Stepwise shape edit descriptions
· · · ·
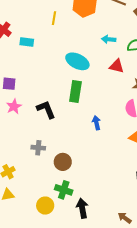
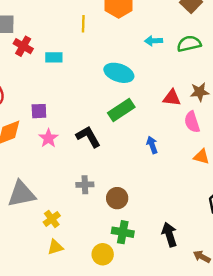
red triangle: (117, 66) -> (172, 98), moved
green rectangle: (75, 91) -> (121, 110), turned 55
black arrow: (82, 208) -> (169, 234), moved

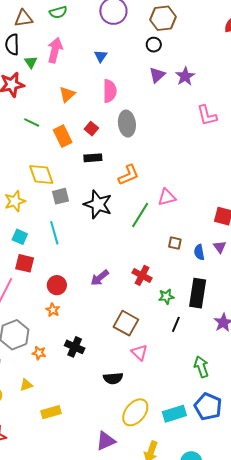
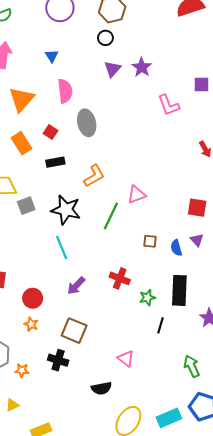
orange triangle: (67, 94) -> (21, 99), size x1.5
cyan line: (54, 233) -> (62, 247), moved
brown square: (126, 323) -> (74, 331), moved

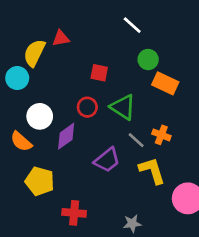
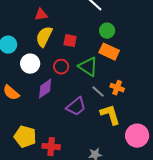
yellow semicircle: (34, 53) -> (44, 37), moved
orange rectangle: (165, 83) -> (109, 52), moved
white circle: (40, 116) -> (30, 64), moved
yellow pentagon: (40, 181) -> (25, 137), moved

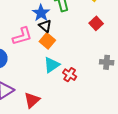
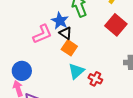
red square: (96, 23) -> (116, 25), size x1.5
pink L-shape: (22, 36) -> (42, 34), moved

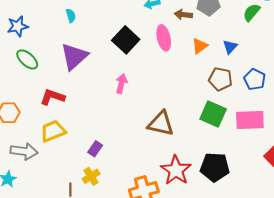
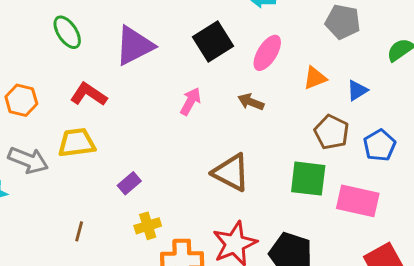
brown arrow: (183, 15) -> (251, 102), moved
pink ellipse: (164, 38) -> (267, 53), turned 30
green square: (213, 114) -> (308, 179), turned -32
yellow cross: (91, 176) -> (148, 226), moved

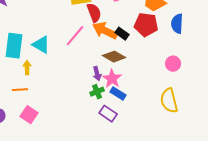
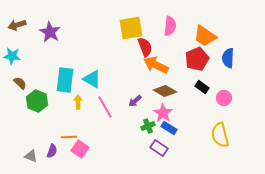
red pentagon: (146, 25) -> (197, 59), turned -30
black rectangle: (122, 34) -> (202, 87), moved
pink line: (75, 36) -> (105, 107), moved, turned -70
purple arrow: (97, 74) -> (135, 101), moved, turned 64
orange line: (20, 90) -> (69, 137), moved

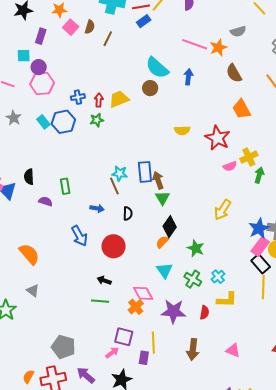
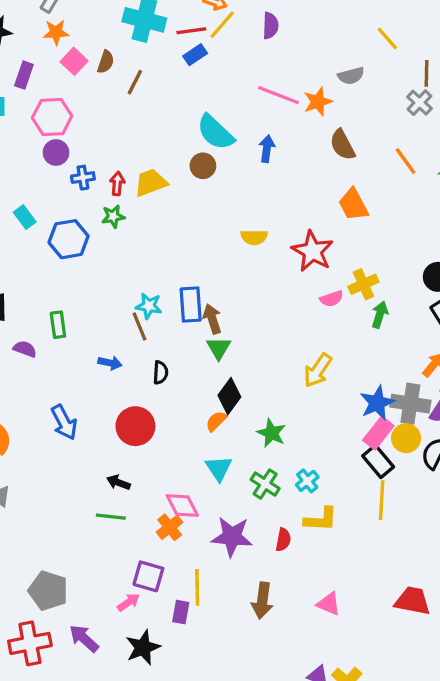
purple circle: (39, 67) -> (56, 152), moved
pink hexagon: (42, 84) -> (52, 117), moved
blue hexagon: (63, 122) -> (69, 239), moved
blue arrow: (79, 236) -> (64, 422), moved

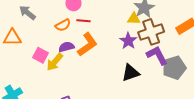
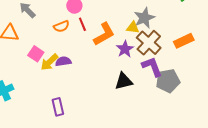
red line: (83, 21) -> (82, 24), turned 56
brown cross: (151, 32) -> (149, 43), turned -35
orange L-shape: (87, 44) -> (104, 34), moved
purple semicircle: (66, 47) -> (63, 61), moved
· · · ·
* [THE TASK] Exactly the lines above from the one that contains "pink L-shape: (22, 36) -> (42, 34), moved" down to the one that contains "red line: (83, 21) -> (82, 24), turned 56" are to be output, both ends kept and pictures omitted.

* [WORKED SOLUTION]
pink L-shape: (22, 36) -> (42, 34), moved

brown arrow: (183, 15) -> (251, 102), moved
pink ellipse: (164, 38) -> (267, 53), turned 30
green square: (213, 114) -> (308, 179), turned -32
yellow cross: (91, 176) -> (148, 226), moved

red pentagon: (146, 25) -> (197, 59), turned -30
black rectangle: (122, 34) -> (202, 87), moved
pink line: (75, 36) -> (105, 107), moved, turned -70
purple arrow: (97, 74) -> (135, 101), moved, turned 64
orange line: (20, 90) -> (69, 137), moved

purple circle: (39, 67) -> (56, 152), moved
pink hexagon: (42, 84) -> (52, 117), moved
blue hexagon: (63, 122) -> (69, 239), moved
blue arrow: (79, 236) -> (64, 422), moved

red line: (83, 21) -> (82, 24), turned 56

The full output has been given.